## Your assignment
Lines holding the word "phone" are the ones to copy from the data below.

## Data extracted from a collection
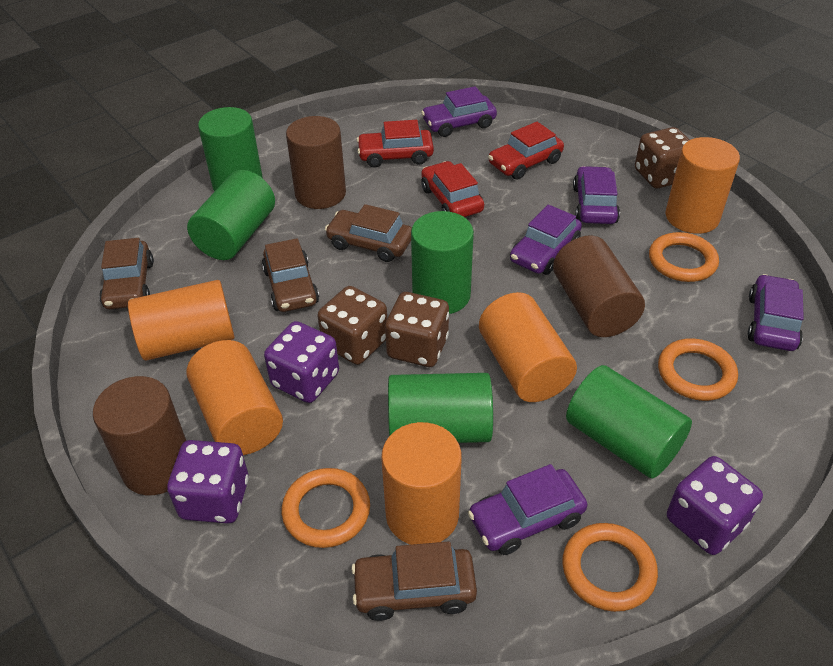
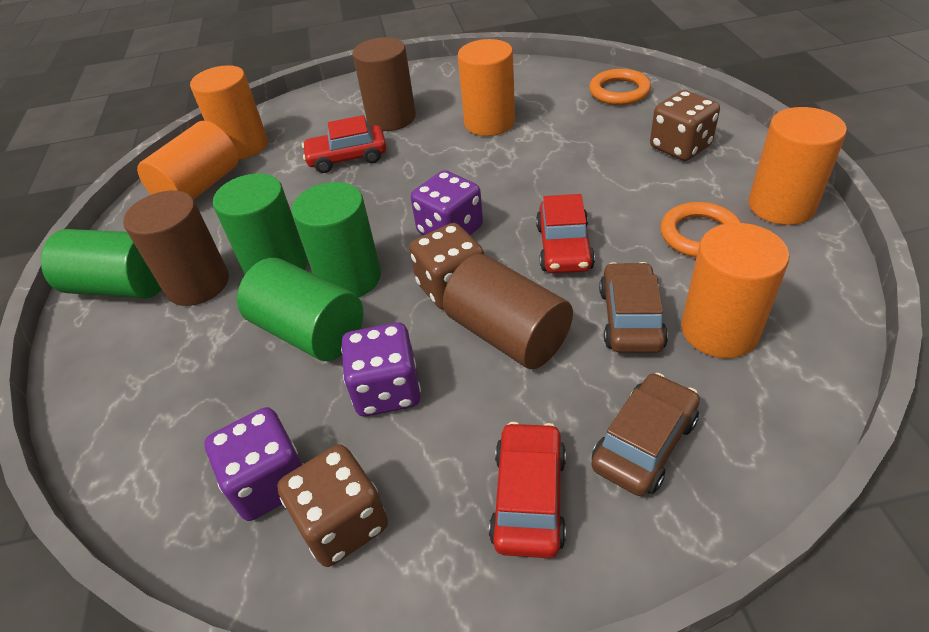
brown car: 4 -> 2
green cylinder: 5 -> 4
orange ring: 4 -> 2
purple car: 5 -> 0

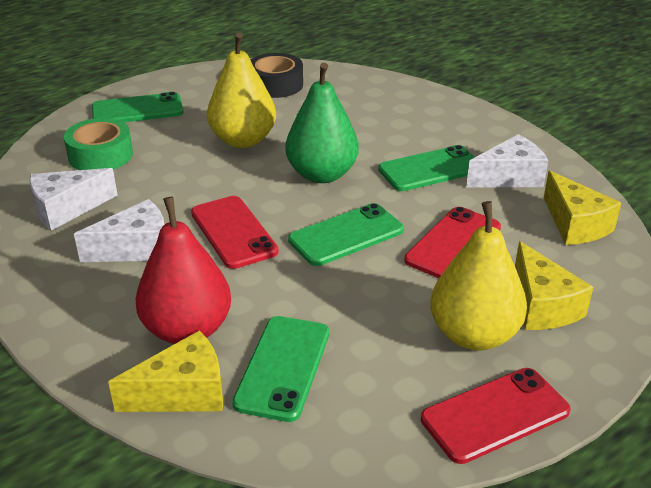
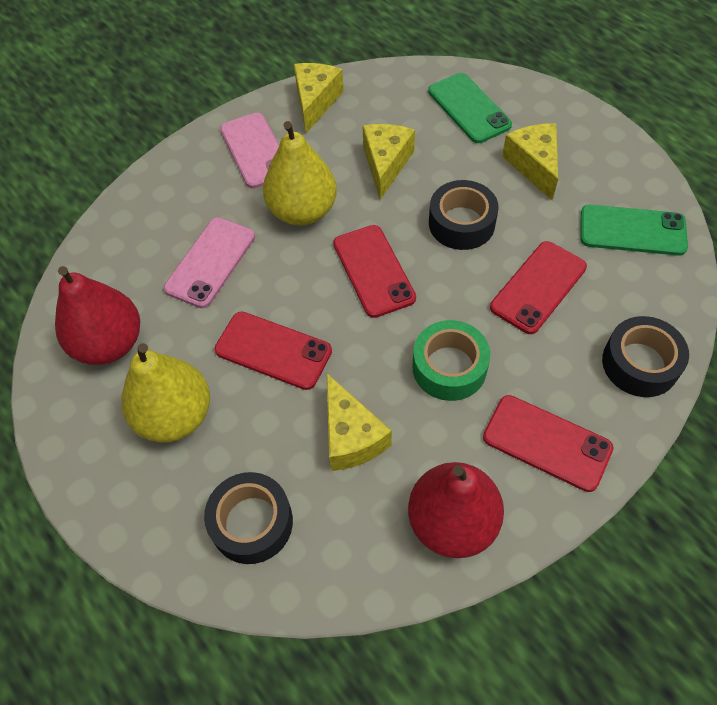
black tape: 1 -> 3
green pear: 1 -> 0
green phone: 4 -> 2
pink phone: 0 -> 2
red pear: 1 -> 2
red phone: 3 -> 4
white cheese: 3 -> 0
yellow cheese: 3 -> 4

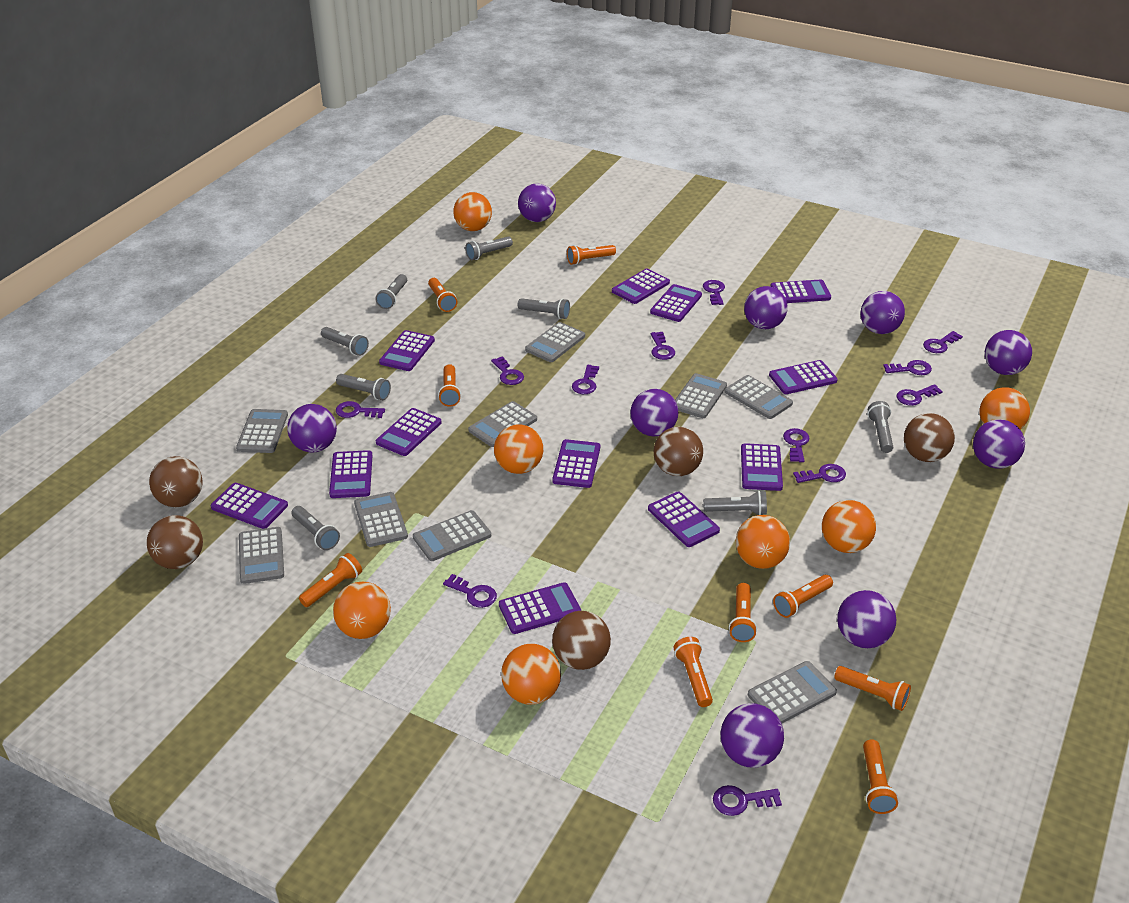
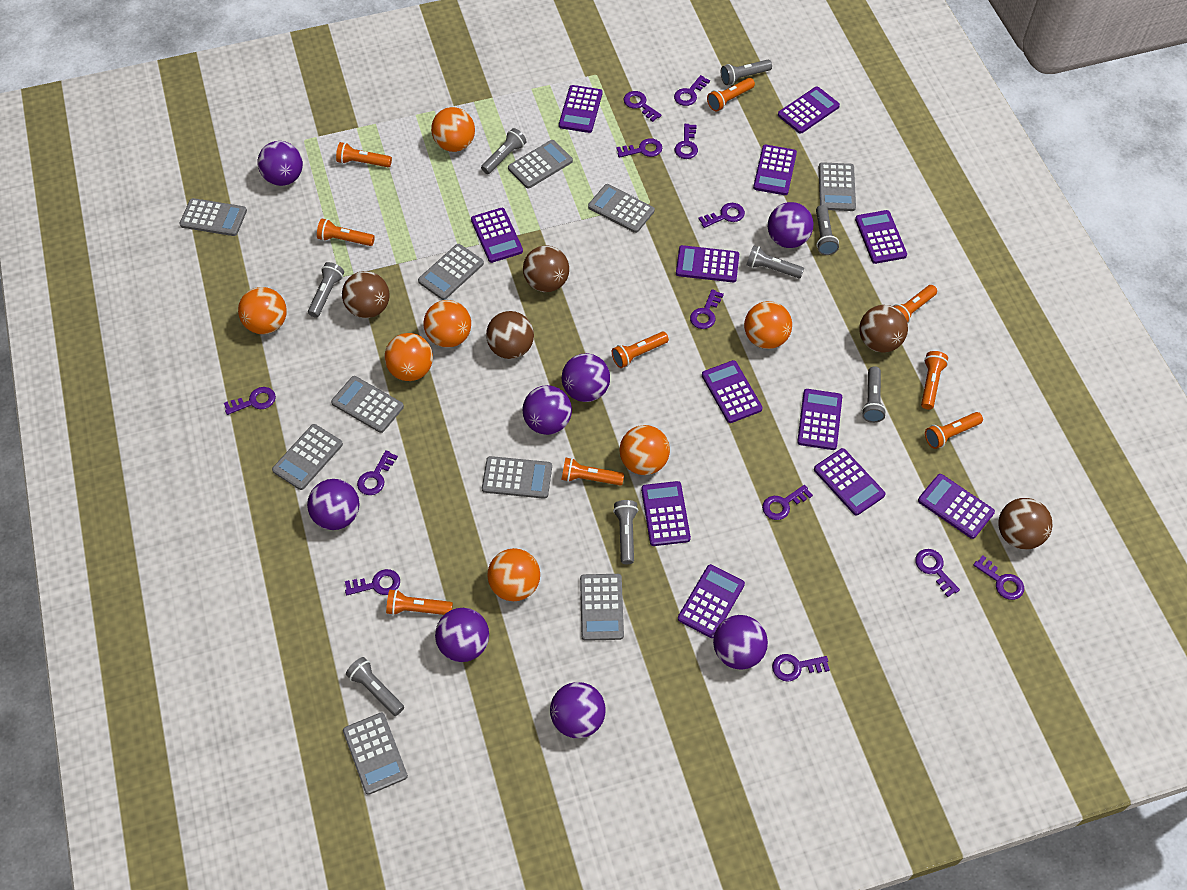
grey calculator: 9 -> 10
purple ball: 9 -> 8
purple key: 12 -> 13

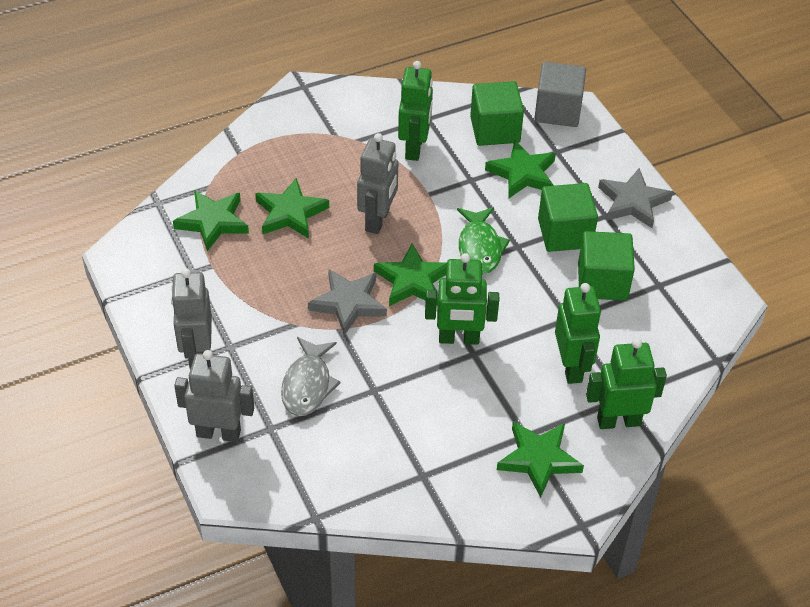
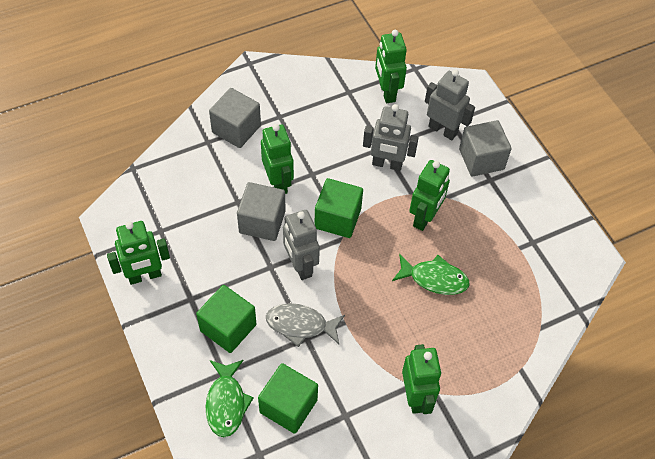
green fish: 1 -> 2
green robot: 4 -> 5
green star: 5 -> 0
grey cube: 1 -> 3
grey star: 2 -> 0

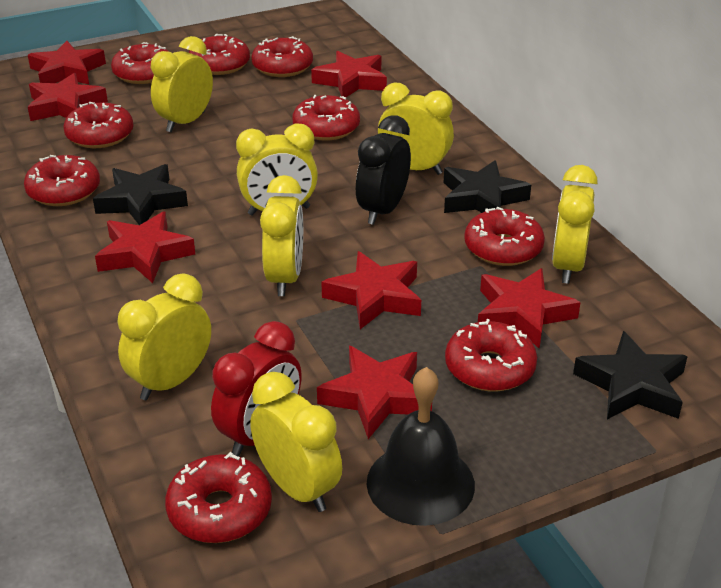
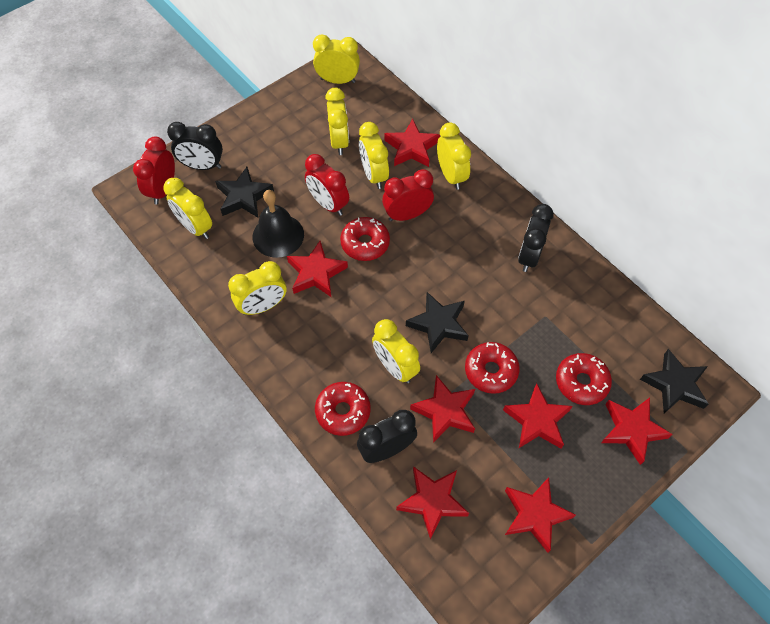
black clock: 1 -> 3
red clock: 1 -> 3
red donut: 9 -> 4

## Completed exercise
green phone: 4 -> 2
pink phone: 0 -> 2
red phone: 3 -> 4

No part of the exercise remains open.